[Change listing data]
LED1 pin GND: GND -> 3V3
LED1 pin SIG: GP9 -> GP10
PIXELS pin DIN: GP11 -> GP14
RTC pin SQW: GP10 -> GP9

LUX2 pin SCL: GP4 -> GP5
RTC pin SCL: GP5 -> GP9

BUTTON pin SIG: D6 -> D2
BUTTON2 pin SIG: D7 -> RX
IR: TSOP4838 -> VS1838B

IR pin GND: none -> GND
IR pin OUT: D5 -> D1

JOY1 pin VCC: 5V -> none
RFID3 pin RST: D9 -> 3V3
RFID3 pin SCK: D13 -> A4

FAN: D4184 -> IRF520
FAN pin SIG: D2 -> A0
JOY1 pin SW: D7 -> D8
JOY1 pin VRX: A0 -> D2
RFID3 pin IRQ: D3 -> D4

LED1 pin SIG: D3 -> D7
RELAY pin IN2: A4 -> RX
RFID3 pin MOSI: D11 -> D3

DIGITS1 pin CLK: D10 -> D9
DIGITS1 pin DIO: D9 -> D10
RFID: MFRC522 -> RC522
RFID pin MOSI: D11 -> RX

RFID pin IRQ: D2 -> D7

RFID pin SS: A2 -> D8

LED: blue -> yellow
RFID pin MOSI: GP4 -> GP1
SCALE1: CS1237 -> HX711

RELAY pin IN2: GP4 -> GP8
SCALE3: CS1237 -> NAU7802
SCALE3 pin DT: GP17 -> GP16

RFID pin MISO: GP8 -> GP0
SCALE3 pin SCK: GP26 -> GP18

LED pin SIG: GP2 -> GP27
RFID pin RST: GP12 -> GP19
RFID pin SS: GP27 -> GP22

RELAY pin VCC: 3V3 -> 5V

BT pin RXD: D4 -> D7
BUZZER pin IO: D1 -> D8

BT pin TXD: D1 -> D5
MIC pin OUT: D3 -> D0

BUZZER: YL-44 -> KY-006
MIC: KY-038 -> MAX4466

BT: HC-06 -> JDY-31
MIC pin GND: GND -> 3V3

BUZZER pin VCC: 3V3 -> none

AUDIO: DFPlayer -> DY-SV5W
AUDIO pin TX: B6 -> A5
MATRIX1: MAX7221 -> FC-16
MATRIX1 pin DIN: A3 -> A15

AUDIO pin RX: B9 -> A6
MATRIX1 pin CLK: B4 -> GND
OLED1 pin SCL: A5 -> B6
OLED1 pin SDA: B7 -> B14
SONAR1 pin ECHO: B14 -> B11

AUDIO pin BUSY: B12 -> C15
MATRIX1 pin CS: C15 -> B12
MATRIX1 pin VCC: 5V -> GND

## WHAT THIS TASK INVOLVES
Give only the lines from the one holding "RFID pin MISO: GP8 -> GP0" through the one holding "BUZZER pin VCC: 3V3 -> none", each restated exactly as it appears above.

## REPLY
RFID pin MISO: GP8 -> GP0
SCALE3 pin SCK: GP26 -> GP18

LED pin SIG: GP2 -> GP27
RFID pin RST: GP12 -> GP19
RFID pin SS: GP27 -> GP22

RELAY pin VCC: 3V3 -> 5V

BT pin RXD: D4 -> D7
BUZZER pin IO: D1 -> D8

BT pin TXD: D1 -> D5
MIC pin OUT: D3 -> D0

BUZZER: YL-44 -> KY-006
MIC: KY-038 -> MAX4466

BT: HC-06 -> JDY-31
MIC pin GND: GND -> 3V3

BUZZER pin VCC: 3V3 -> none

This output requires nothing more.